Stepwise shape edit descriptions
##############################
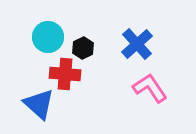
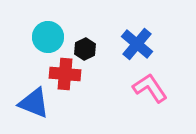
blue cross: rotated 8 degrees counterclockwise
black hexagon: moved 2 px right, 1 px down
blue triangle: moved 5 px left, 1 px up; rotated 20 degrees counterclockwise
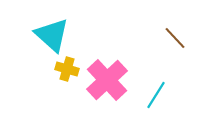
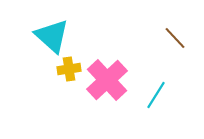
cyan triangle: moved 1 px down
yellow cross: moved 2 px right; rotated 25 degrees counterclockwise
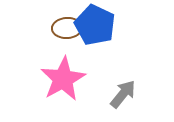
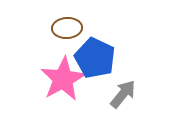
blue pentagon: moved 33 px down
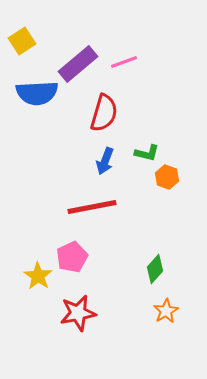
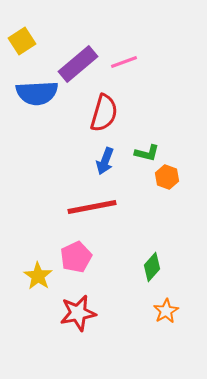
pink pentagon: moved 4 px right
green diamond: moved 3 px left, 2 px up
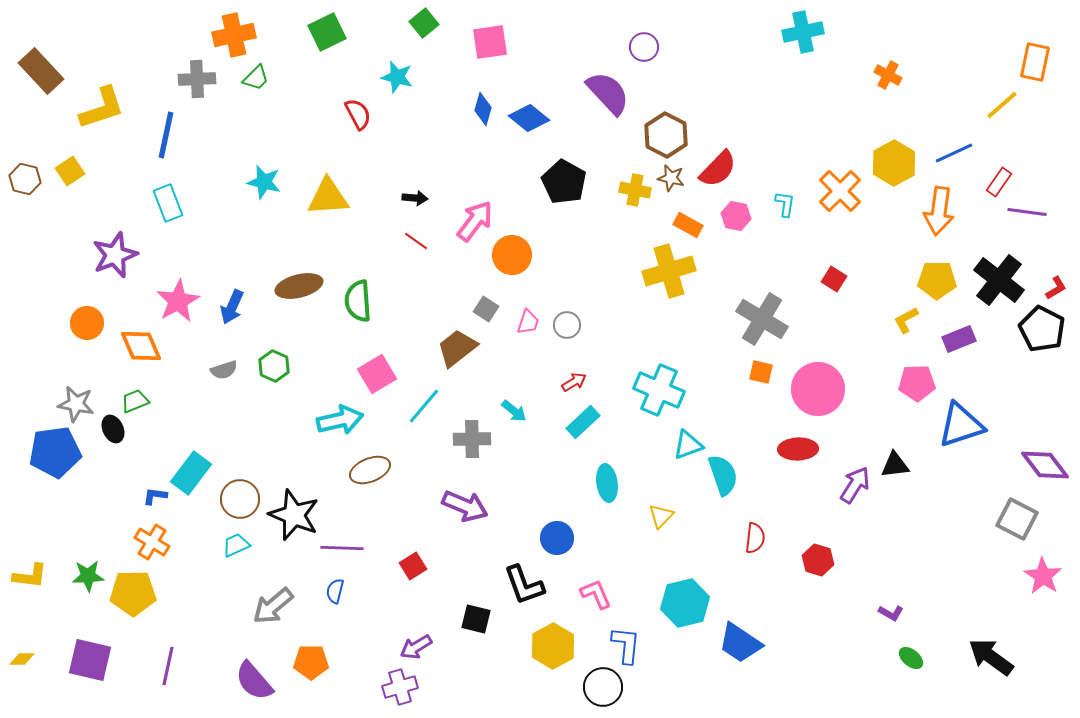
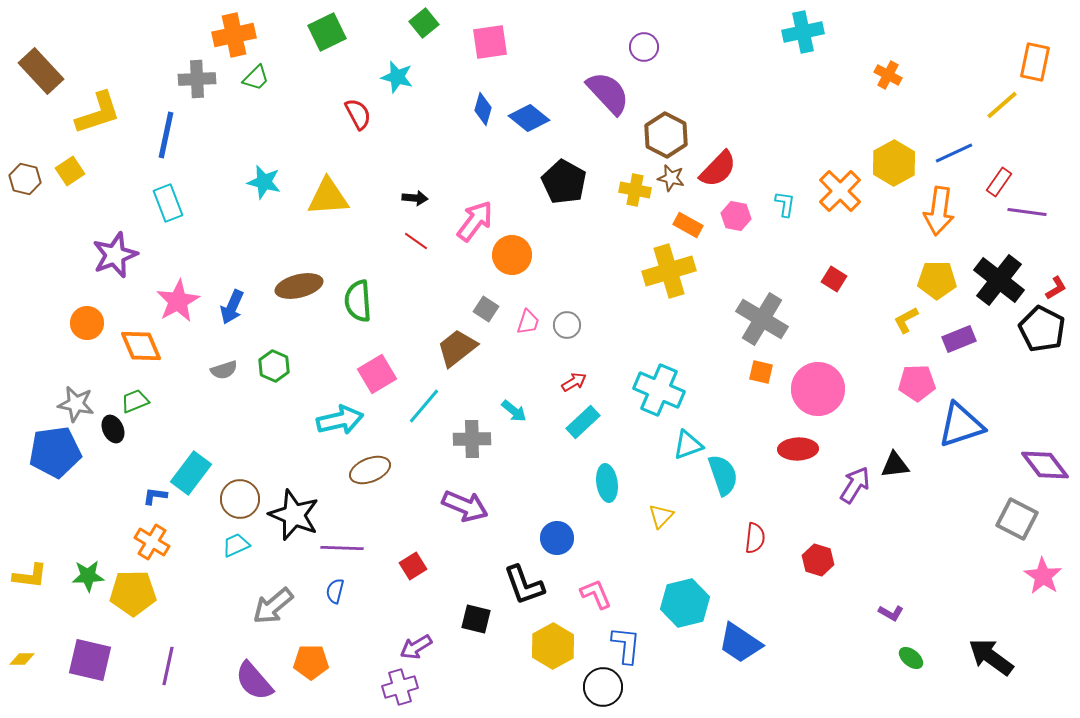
yellow L-shape at (102, 108): moved 4 px left, 5 px down
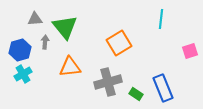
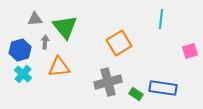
orange triangle: moved 11 px left
cyan cross: rotated 18 degrees counterclockwise
blue rectangle: rotated 60 degrees counterclockwise
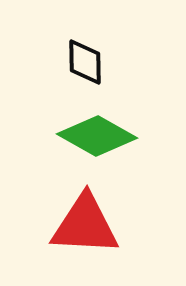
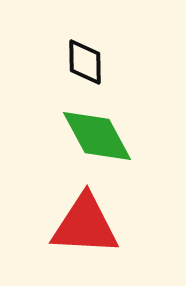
green diamond: rotated 32 degrees clockwise
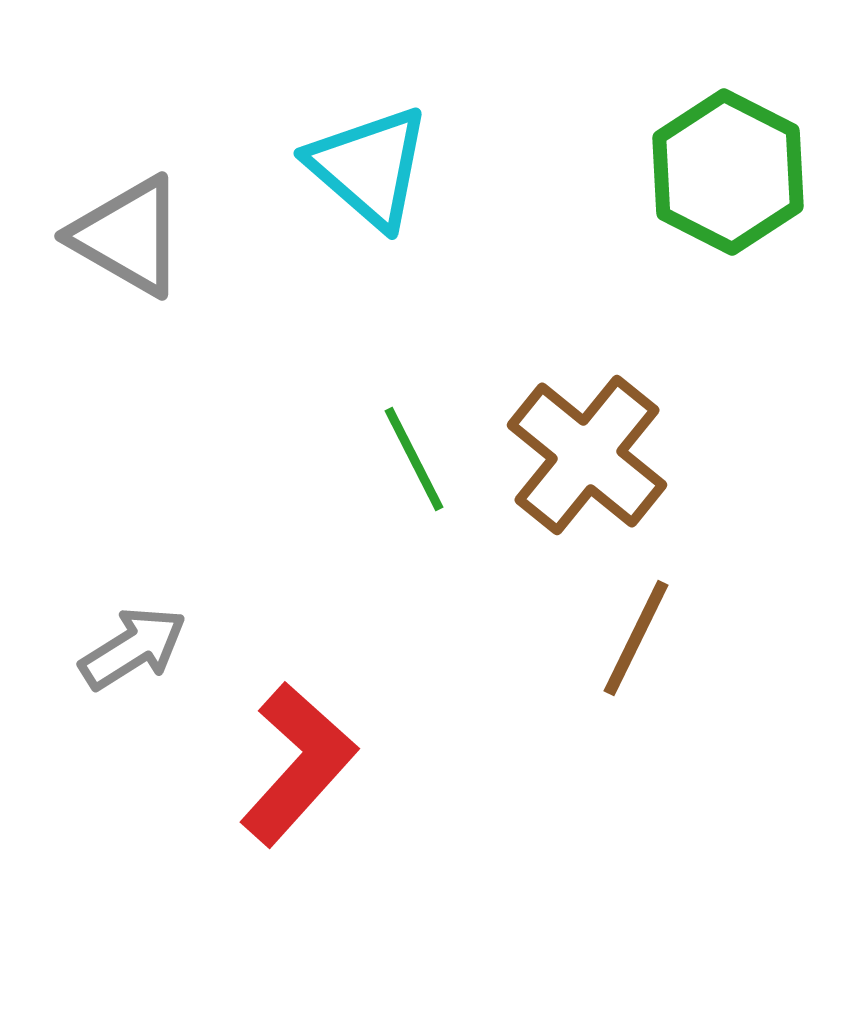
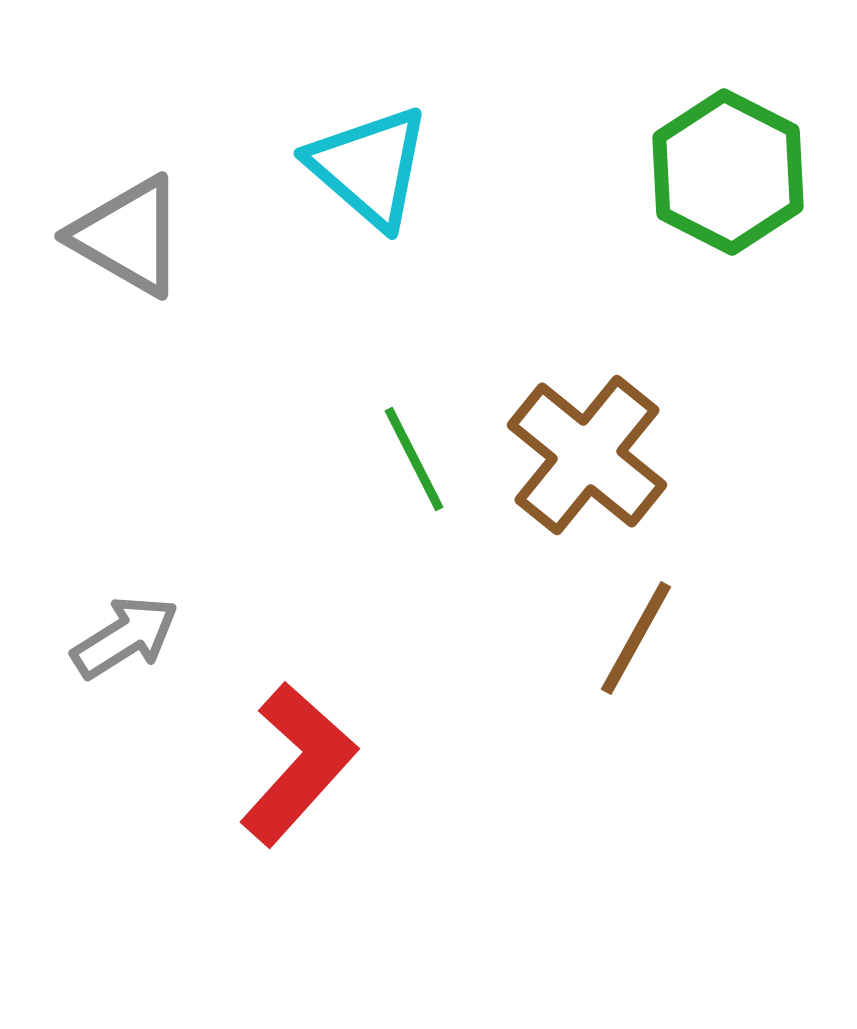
brown line: rotated 3 degrees clockwise
gray arrow: moved 8 px left, 11 px up
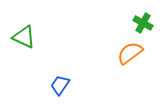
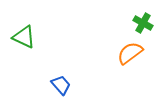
blue trapezoid: moved 1 px right; rotated 105 degrees clockwise
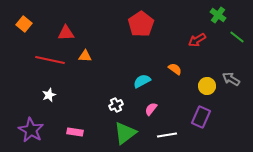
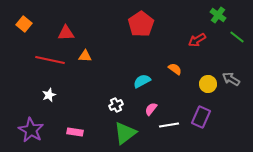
yellow circle: moved 1 px right, 2 px up
white line: moved 2 px right, 10 px up
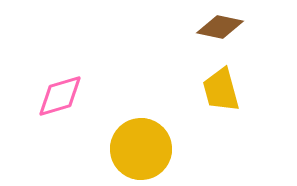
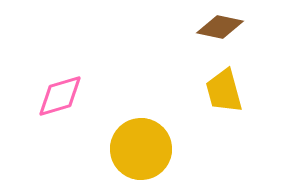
yellow trapezoid: moved 3 px right, 1 px down
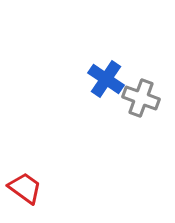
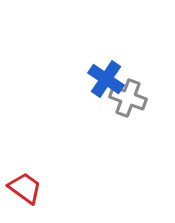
gray cross: moved 13 px left
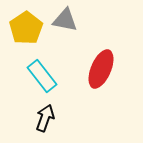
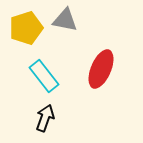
yellow pentagon: rotated 16 degrees clockwise
cyan rectangle: moved 2 px right
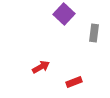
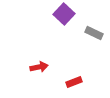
gray rectangle: rotated 72 degrees counterclockwise
red arrow: moved 2 px left; rotated 18 degrees clockwise
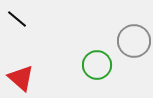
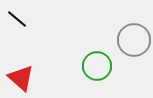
gray circle: moved 1 px up
green circle: moved 1 px down
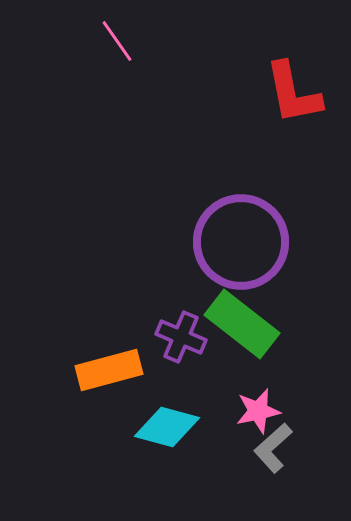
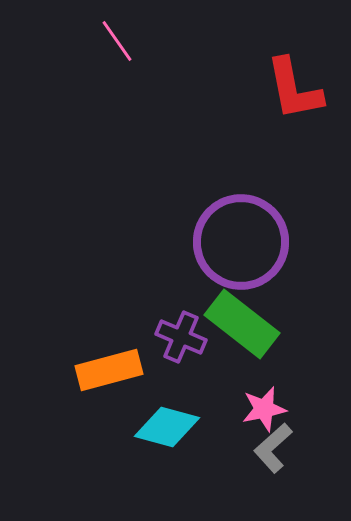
red L-shape: moved 1 px right, 4 px up
pink star: moved 6 px right, 2 px up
##############################
[Exercise details]
Your copy should match every entry above exactly and contain no pictures.

[Output for this exercise]
blue cross: rotated 8 degrees counterclockwise
black hexagon: moved 2 px right, 1 px down
blue triangle: moved 5 px left, 1 px up; rotated 20 degrees counterclockwise
cyan triangle: moved 1 px down
yellow cross: moved 2 px right; rotated 25 degrees counterclockwise
blue pentagon: moved 33 px down
pink pentagon: moved 4 px right
green diamond: moved 3 px left, 2 px up
yellow L-shape at (102, 108): moved 4 px left, 5 px down
orange triangle: moved 11 px left
cyan cross: rotated 18 degrees counterclockwise
blue rectangle: rotated 60 degrees counterclockwise
green diamond: rotated 32 degrees clockwise
brown line: rotated 3 degrees clockwise
gray arrow: moved 8 px left, 11 px up
blue trapezoid: moved 1 px right; rotated 105 degrees clockwise
yellow circle: moved 1 px right, 2 px up
white line: moved 2 px right, 10 px up
yellow trapezoid: moved 3 px right, 1 px down
gray cross: moved 13 px left
yellow pentagon: rotated 16 degrees clockwise
cyan rectangle: moved 2 px right
gray rectangle: rotated 72 degrees counterclockwise
red arrow: moved 2 px left; rotated 18 degrees clockwise
gray circle: moved 1 px up
green circle: moved 1 px down
red L-shape: moved 1 px right, 4 px up
pink star: moved 6 px right, 2 px up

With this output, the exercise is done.